Exercise description:
Word for word, transcribe the lines below and drop the pictures.

Data to process:
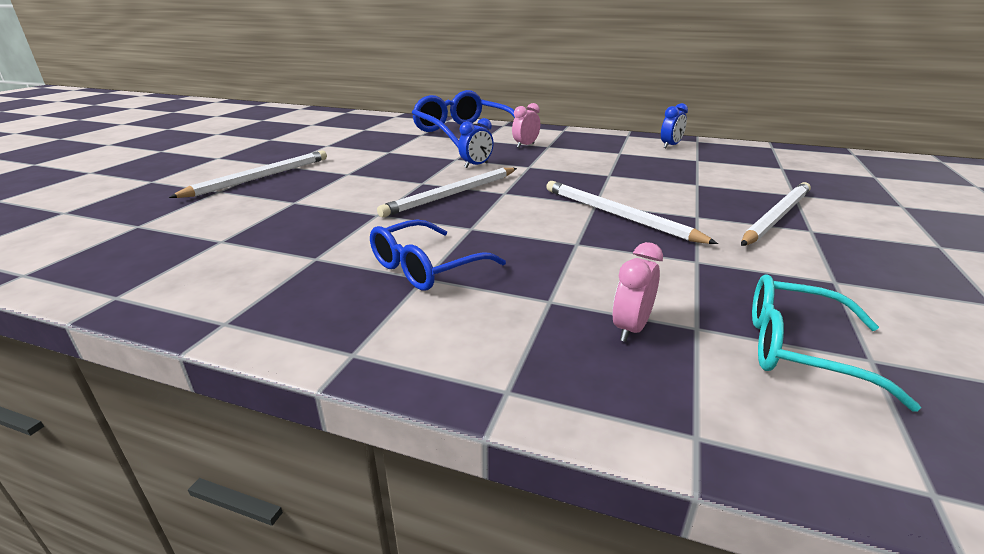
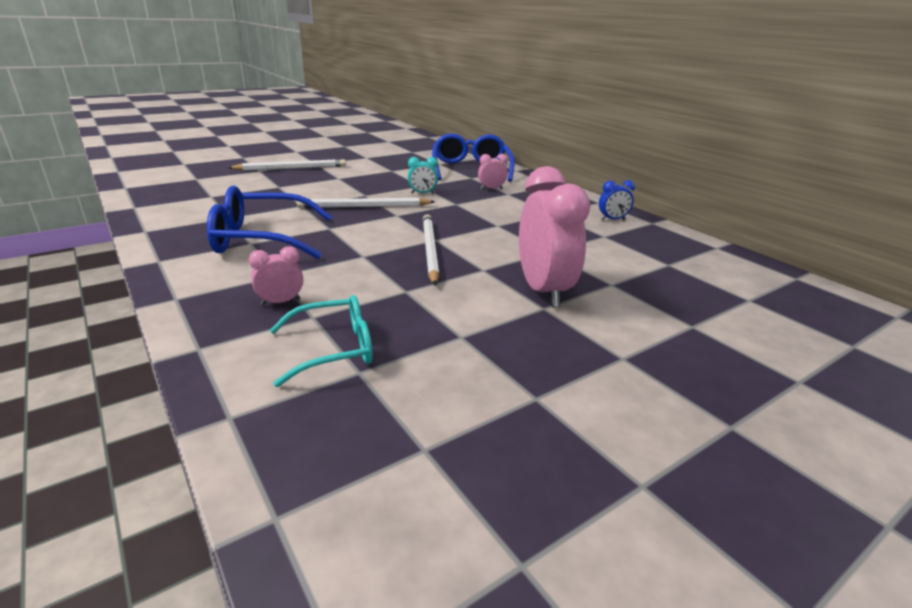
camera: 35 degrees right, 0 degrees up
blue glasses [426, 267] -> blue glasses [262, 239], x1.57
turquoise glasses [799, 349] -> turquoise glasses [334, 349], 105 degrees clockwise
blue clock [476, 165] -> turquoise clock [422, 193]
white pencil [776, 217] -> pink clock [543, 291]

Task result:
camera: 35 degrees right, 0 degrees up
blue glasses [426, 267] -> blue glasses [262, 239], x1.57
turquoise glasses [799, 349] -> turquoise glasses [334, 349], 105 degrees clockwise
blue clock [476, 165] -> turquoise clock [422, 193]
white pencil [776, 217] -> pink clock [543, 291]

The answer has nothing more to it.